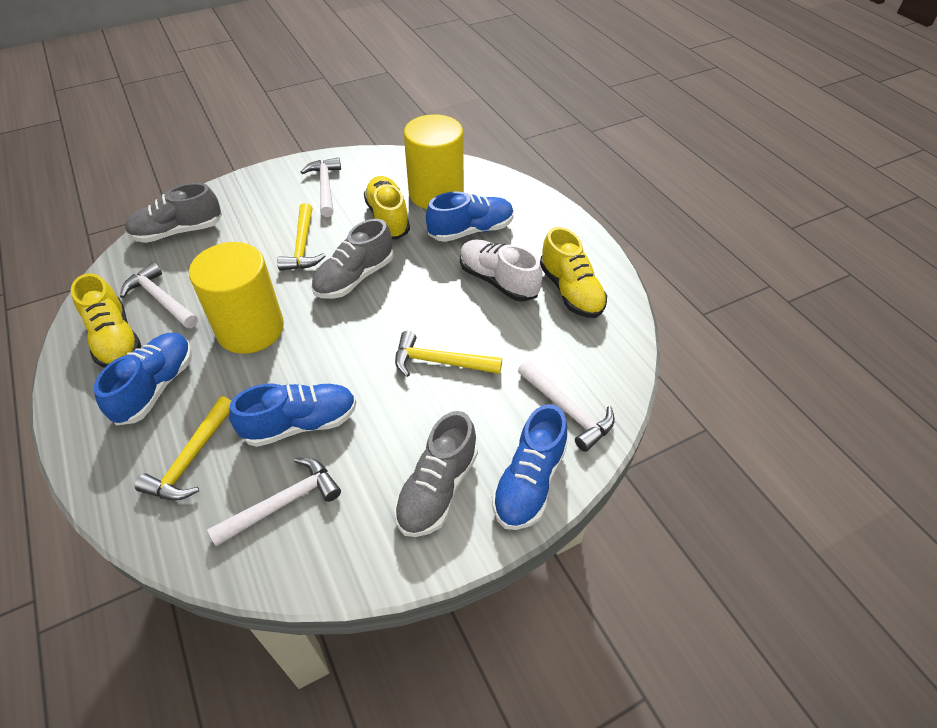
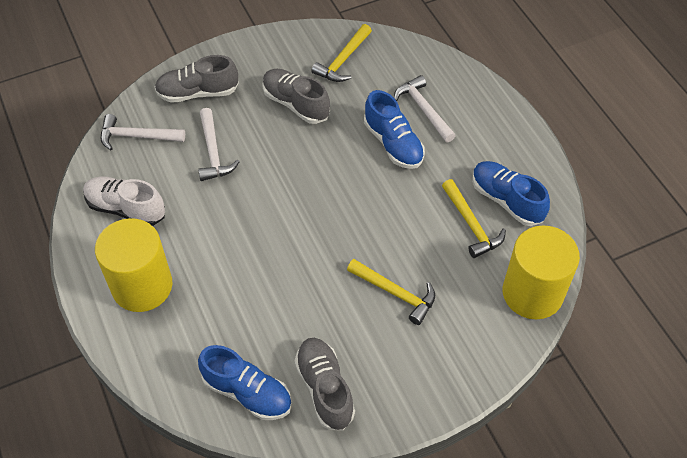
blue shoe: 4 -> 3
white hammer: 4 -> 3
yellow shoe: 3 -> 0

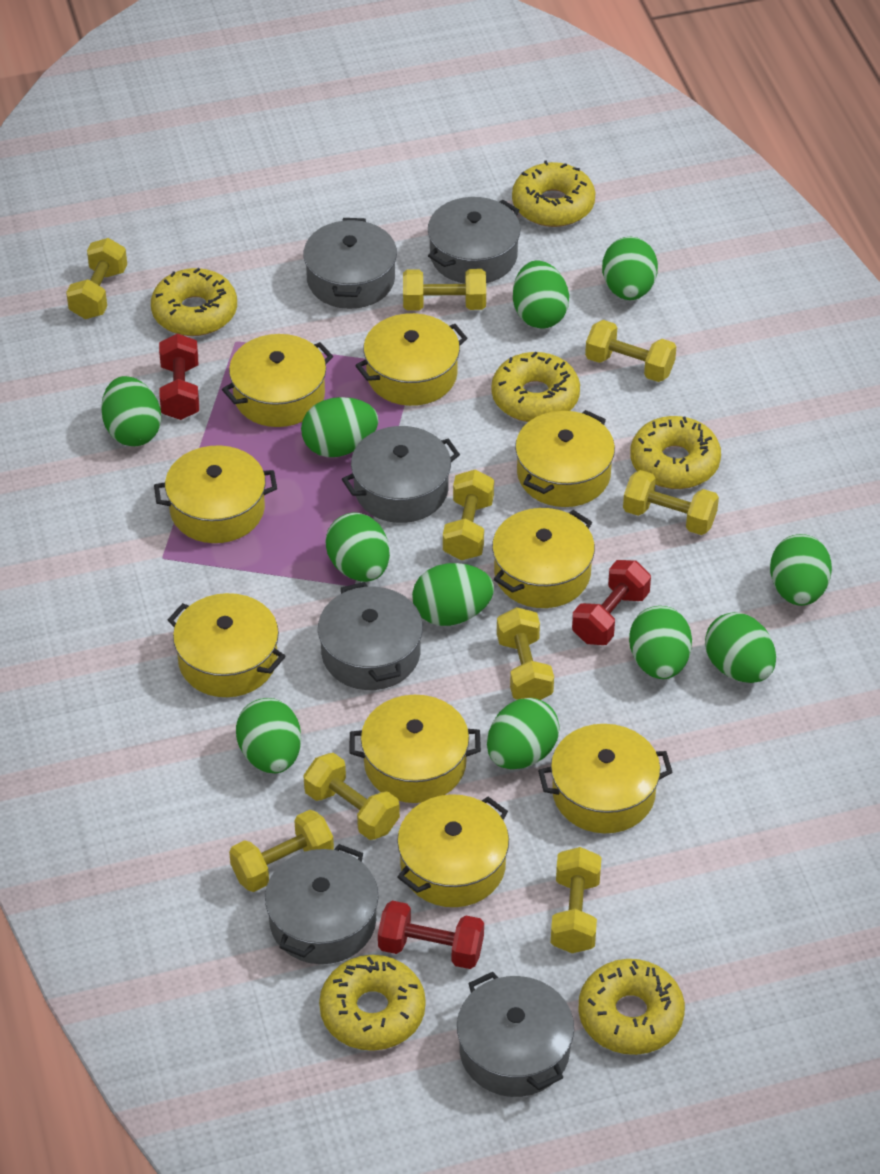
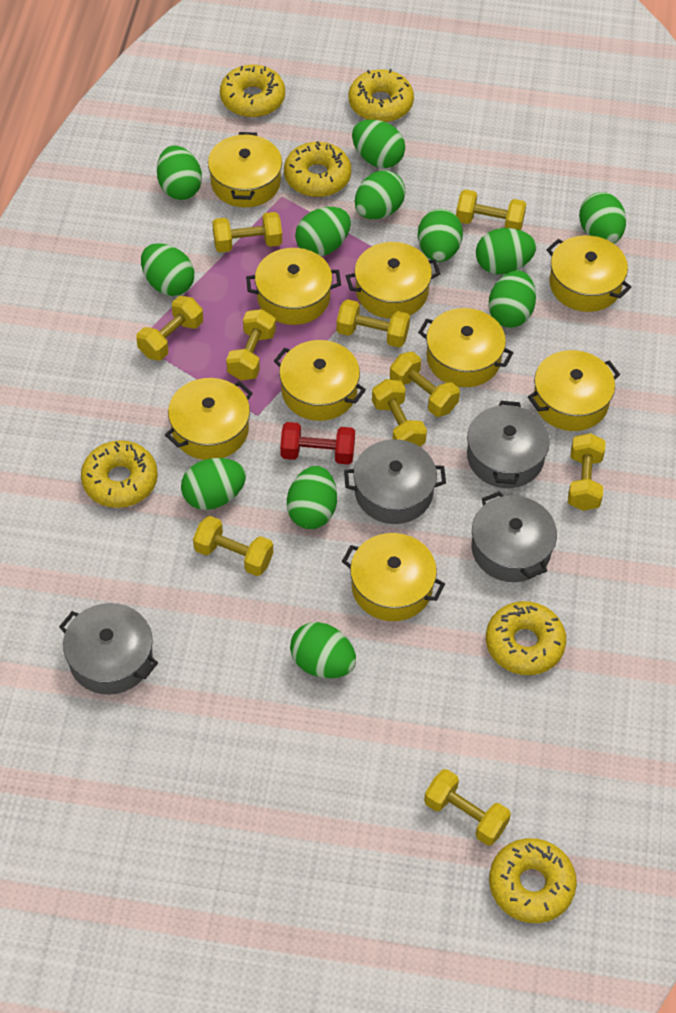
green egg: 11 -> 12
grey pot: 6 -> 4
red dumbbell: 3 -> 1
yellow dumbbell: 9 -> 10

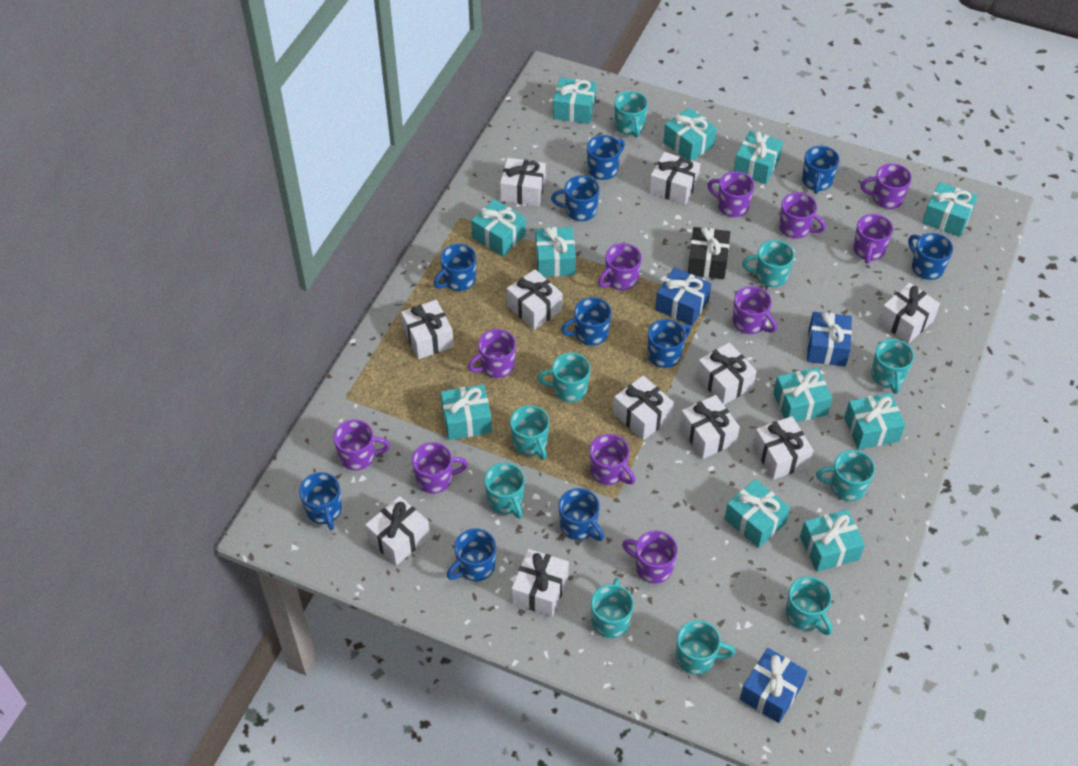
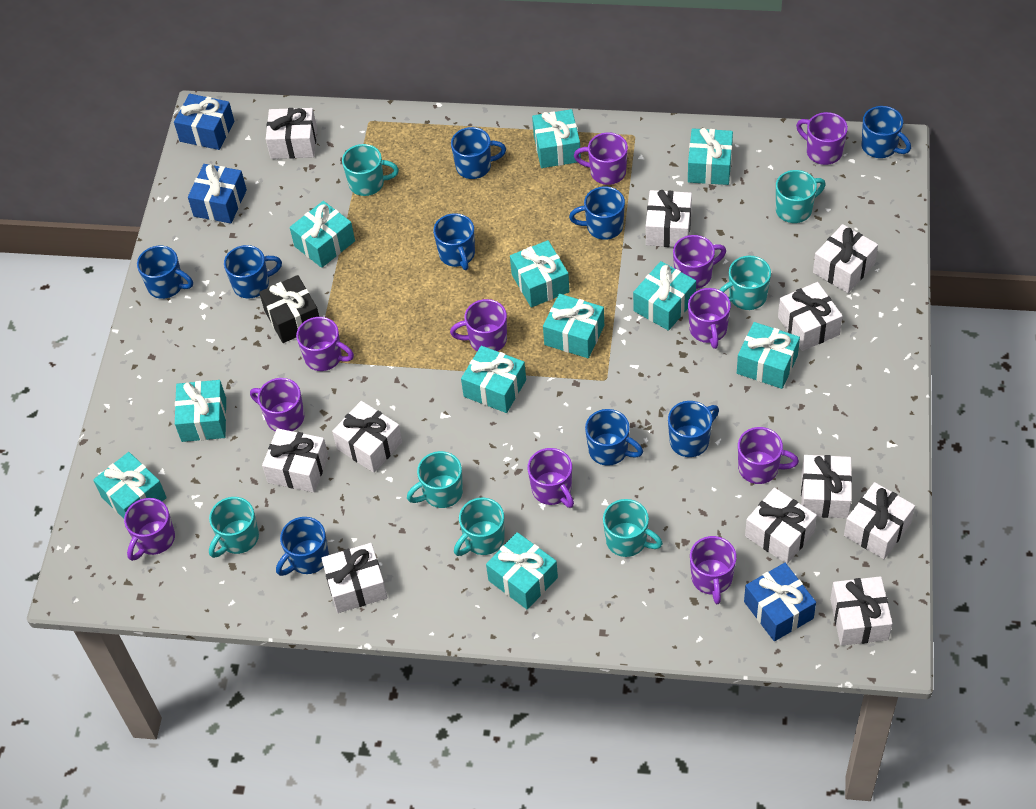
blue mug: 10 -> 9
turquoise mug: 10 -> 7

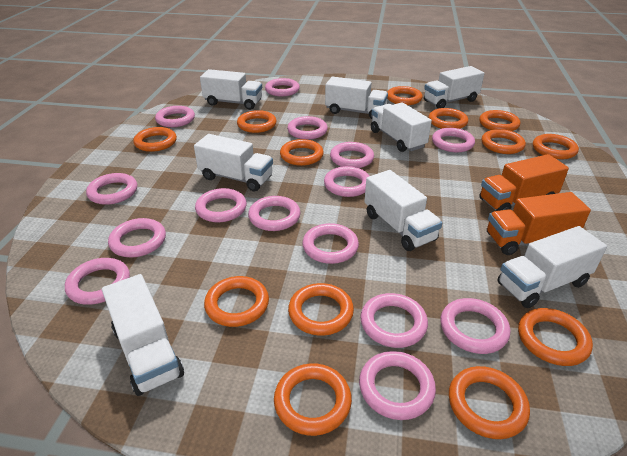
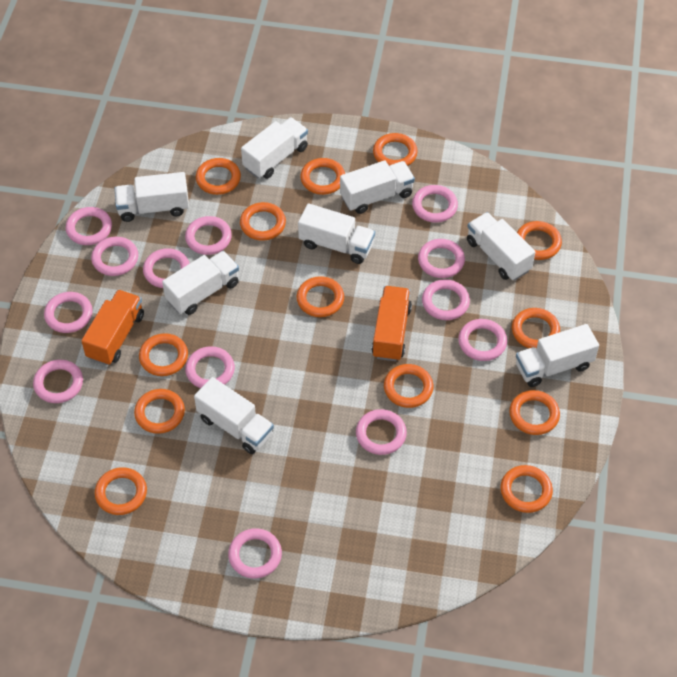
pink ring: 15 -> 13

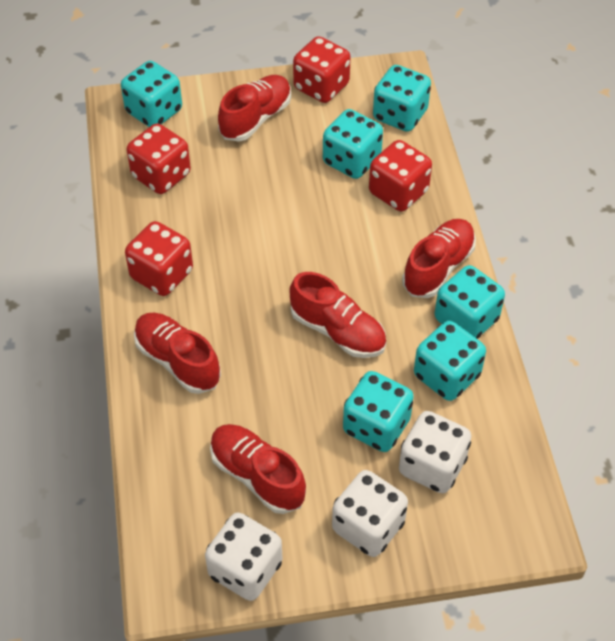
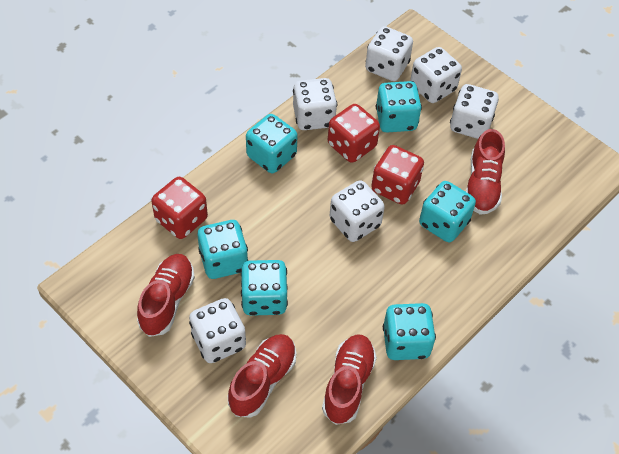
red dice: 4 -> 3
red shoe: 5 -> 4
white dice: 3 -> 6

——————————

### WHAT THIS TASK INVOLVES
Everything in the listing except the pictures must come back exactly as written.

### TASK RESPONSE
blue shoe: 4 -> 3
white hammer: 4 -> 3
yellow shoe: 3 -> 0

green egg: 11 -> 12
grey pot: 6 -> 4
red dumbbell: 3 -> 1
yellow dumbbell: 9 -> 10

blue mug: 10 -> 9
turquoise mug: 10 -> 7

pink ring: 15 -> 13

red dice: 4 -> 3
red shoe: 5 -> 4
white dice: 3 -> 6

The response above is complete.